Spatial reasoning data:

______

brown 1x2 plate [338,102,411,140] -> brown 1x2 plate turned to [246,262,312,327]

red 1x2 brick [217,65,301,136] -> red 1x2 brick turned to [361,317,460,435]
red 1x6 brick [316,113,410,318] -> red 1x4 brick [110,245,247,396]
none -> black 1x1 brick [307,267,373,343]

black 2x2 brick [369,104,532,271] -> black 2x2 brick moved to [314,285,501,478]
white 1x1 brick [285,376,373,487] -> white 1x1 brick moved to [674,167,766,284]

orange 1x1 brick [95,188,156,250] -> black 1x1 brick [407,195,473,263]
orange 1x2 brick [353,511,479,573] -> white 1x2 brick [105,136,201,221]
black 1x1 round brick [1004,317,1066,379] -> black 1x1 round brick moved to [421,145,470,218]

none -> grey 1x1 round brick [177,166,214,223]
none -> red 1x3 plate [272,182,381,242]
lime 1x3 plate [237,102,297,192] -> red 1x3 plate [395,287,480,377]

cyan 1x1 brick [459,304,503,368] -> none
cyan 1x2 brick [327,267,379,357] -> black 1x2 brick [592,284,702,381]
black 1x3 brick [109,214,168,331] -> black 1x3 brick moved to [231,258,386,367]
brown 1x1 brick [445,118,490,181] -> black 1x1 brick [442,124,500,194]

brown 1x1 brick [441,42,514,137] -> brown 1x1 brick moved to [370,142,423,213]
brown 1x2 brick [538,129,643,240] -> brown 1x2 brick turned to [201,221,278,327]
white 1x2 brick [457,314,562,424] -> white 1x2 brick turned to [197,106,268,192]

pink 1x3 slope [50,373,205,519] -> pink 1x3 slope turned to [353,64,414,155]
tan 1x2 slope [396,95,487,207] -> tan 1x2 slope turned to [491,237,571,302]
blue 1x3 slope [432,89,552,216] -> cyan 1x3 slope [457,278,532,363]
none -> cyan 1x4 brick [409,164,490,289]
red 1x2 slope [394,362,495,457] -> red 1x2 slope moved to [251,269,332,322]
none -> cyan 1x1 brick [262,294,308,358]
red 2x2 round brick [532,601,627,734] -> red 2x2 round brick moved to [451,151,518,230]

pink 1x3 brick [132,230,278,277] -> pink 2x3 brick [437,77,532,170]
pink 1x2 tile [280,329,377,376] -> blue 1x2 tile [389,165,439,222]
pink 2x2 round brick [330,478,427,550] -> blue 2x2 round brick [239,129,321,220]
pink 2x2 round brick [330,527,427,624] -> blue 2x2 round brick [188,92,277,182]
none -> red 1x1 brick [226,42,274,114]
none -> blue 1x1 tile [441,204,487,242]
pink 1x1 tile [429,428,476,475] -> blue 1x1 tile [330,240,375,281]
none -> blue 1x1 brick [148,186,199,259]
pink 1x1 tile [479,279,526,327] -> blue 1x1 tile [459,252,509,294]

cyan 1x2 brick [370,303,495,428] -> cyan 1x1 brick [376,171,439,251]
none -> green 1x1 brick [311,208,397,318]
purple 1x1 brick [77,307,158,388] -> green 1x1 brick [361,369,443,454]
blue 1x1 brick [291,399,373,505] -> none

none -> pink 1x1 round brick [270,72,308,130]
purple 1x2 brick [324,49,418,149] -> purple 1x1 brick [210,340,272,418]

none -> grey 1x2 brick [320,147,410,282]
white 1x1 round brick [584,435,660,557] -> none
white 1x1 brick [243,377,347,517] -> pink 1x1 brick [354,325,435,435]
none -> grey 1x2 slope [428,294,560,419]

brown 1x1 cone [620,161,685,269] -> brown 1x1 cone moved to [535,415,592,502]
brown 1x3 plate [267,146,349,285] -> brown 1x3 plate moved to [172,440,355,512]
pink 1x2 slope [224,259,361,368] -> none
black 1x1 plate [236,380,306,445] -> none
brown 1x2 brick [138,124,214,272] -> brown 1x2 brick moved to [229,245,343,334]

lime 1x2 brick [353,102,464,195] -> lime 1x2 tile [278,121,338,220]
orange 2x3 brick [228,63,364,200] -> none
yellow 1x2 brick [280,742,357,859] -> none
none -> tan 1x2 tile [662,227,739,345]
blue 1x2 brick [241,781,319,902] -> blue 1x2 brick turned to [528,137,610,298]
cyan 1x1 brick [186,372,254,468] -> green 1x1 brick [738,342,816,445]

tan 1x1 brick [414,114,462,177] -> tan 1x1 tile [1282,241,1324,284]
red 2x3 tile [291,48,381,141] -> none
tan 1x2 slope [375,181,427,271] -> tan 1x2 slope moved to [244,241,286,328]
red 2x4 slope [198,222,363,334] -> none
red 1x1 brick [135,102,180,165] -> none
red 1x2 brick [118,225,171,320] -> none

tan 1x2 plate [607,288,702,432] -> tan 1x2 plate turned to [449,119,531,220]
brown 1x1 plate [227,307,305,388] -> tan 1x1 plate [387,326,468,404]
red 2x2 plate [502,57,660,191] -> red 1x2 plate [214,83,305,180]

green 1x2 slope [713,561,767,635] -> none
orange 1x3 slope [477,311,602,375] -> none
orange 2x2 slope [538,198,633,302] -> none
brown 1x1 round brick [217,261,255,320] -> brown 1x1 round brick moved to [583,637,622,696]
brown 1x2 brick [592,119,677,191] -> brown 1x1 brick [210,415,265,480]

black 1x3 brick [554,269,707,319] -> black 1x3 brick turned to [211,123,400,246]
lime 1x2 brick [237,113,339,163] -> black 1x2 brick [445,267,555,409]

______

▶ [Aim of the exercise]:
Please give the data again in full, exactly as written.

▶ [Exercise response]:
brown 1x2 plate [338,102,411,140] -> brown 1x2 plate turned to [246,262,312,327]

red 1x2 brick [217,65,301,136] -> red 1x2 brick turned to [361,317,460,435]
red 1x6 brick [316,113,410,318] -> red 1x4 brick [110,245,247,396]
none -> black 1x1 brick [307,267,373,343]

black 2x2 brick [369,104,532,271] -> black 2x2 brick moved to [314,285,501,478]
white 1x1 brick [285,376,373,487] -> white 1x1 brick moved to [674,167,766,284]

orange 1x1 brick [95,188,156,250] -> black 1x1 brick [407,195,473,263]
orange 1x2 brick [353,511,479,573] -> white 1x2 brick [105,136,201,221]
black 1x1 round brick [1004,317,1066,379] -> black 1x1 round brick moved to [421,145,470,218]

none -> grey 1x1 round brick [177,166,214,223]
none -> red 1x3 plate [272,182,381,242]
lime 1x3 plate [237,102,297,192] -> red 1x3 plate [395,287,480,377]

cyan 1x1 brick [459,304,503,368] -> none
cyan 1x2 brick [327,267,379,357] -> black 1x2 brick [592,284,702,381]
black 1x3 brick [109,214,168,331] -> black 1x3 brick moved to [231,258,386,367]
brown 1x1 brick [445,118,490,181] -> black 1x1 brick [442,124,500,194]

brown 1x1 brick [441,42,514,137] -> brown 1x1 brick moved to [370,142,423,213]
brown 1x2 brick [538,129,643,240] -> brown 1x2 brick turned to [201,221,278,327]
white 1x2 brick [457,314,562,424] -> white 1x2 brick turned to [197,106,268,192]

pink 1x3 slope [50,373,205,519] -> pink 1x3 slope turned to [353,64,414,155]
tan 1x2 slope [396,95,487,207] -> tan 1x2 slope turned to [491,237,571,302]
blue 1x3 slope [432,89,552,216] -> cyan 1x3 slope [457,278,532,363]
none -> cyan 1x4 brick [409,164,490,289]
red 1x2 slope [394,362,495,457] -> red 1x2 slope moved to [251,269,332,322]
none -> cyan 1x1 brick [262,294,308,358]
red 2x2 round brick [532,601,627,734] -> red 2x2 round brick moved to [451,151,518,230]

pink 1x3 brick [132,230,278,277] -> pink 2x3 brick [437,77,532,170]
pink 1x2 tile [280,329,377,376] -> blue 1x2 tile [389,165,439,222]
pink 2x2 round brick [330,478,427,550] -> blue 2x2 round brick [239,129,321,220]
pink 2x2 round brick [330,527,427,624] -> blue 2x2 round brick [188,92,277,182]
none -> red 1x1 brick [226,42,274,114]
none -> blue 1x1 tile [441,204,487,242]
pink 1x1 tile [429,428,476,475] -> blue 1x1 tile [330,240,375,281]
none -> blue 1x1 brick [148,186,199,259]
pink 1x1 tile [479,279,526,327] -> blue 1x1 tile [459,252,509,294]

cyan 1x2 brick [370,303,495,428] -> cyan 1x1 brick [376,171,439,251]
none -> green 1x1 brick [311,208,397,318]
purple 1x1 brick [77,307,158,388] -> green 1x1 brick [361,369,443,454]
blue 1x1 brick [291,399,373,505] -> none

none -> pink 1x1 round brick [270,72,308,130]
purple 1x2 brick [324,49,418,149] -> purple 1x1 brick [210,340,272,418]

none -> grey 1x2 brick [320,147,410,282]
white 1x1 round brick [584,435,660,557] -> none
white 1x1 brick [243,377,347,517] -> pink 1x1 brick [354,325,435,435]
none -> grey 1x2 slope [428,294,560,419]

brown 1x1 cone [620,161,685,269] -> brown 1x1 cone moved to [535,415,592,502]
brown 1x3 plate [267,146,349,285] -> brown 1x3 plate moved to [172,440,355,512]
pink 1x2 slope [224,259,361,368] -> none
black 1x1 plate [236,380,306,445] -> none
brown 1x2 brick [138,124,214,272] -> brown 1x2 brick moved to [229,245,343,334]

lime 1x2 brick [353,102,464,195] -> lime 1x2 tile [278,121,338,220]
orange 2x3 brick [228,63,364,200] -> none
yellow 1x2 brick [280,742,357,859] -> none
none -> tan 1x2 tile [662,227,739,345]
blue 1x2 brick [241,781,319,902] -> blue 1x2 brick turned to [528,137,610,298]
cyan 1x1 brick [186,372,254,468] -> green 1x1 brick [738,342,816,445]

tan 1x1 brick [414,114,462,177] -> tan 1x1 tile [1282,241,1324,284]
red 2x3 tile [291,48,381,141] -> none
tan 1x2 slope [375,181,427,271] -> tan 1x2 slope moved to [244,241,286,328]
red 2x4 slope [198,222,363,334] -> none
red 1x1 brick [135,102,180,165] -> none
red 1x2 brick [118,225,171,320] -> none

tan 1x2 plate [607,288,702,432] -> tan 1x2 plate turned to [449,119,531,220]
brown 1x1 plate [227,307,305,388] -> tan 1x1 plate [387,326,468,404]
red 2x2 plate [502,57,660,191] -> red 1x2 plate [214,83,305,180]

green 1x2 slope [713,561,767,635] -> none
orange 1x3 slope [477,311,602,375] -> none
orange 2x2 slope [538,198,633,302] -> none
brown 1x1 round brick [217,261,255,320] -> brown 1x1 round brick moved to [583,637,622,696]
brown 1x2 brick [592,119,677,191] -> brown 1x1 brick [210,415,265,480]

black 1x3 brick [554,269,707,319] -> black 1x3 brick turned to [211,123,400,246]
lime 1x2 brick [237,113,339,163] -> black 1x2 brick [445,267,555,409]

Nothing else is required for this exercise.